BEGIN Data

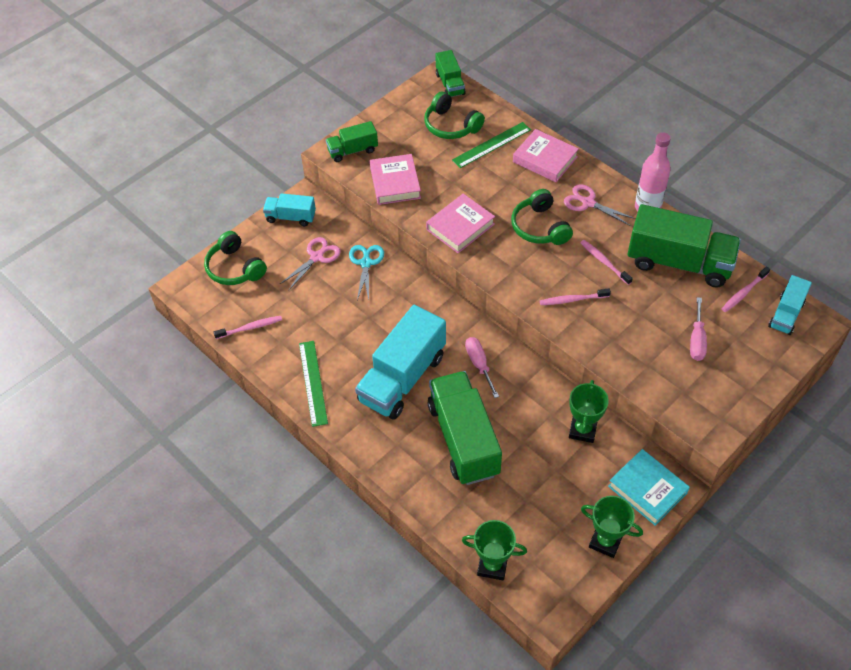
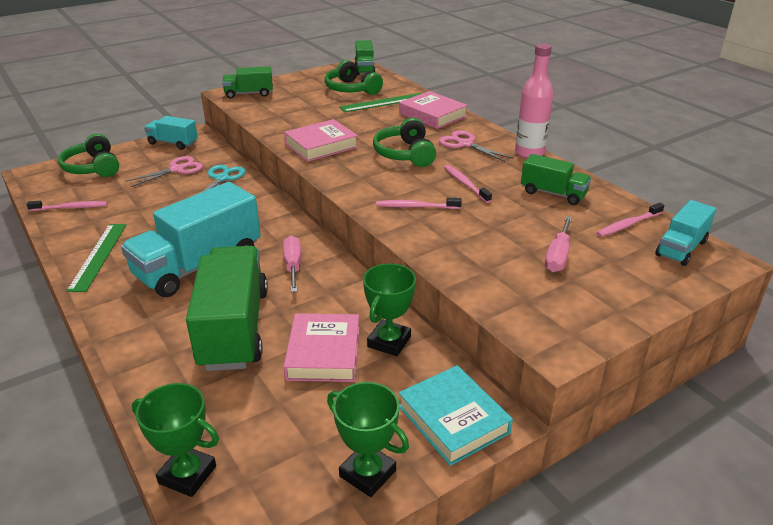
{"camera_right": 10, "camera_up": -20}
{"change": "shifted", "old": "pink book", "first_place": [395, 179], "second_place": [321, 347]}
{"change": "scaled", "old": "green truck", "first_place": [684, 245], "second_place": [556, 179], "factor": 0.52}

END Data

What you return should be the whole listing, word for word, without its pictures.

- _Exercise response_
{"camera_right": 10, "camera_up": -20}
{"change": "shifted", "old": "pink book", "first_place": [395, 179], "second_place": [321, 347]}
{"change": "scaled", "old": "green truck", "first_place": [684, 245], "second_place": [556, 179], "factor": 0.52}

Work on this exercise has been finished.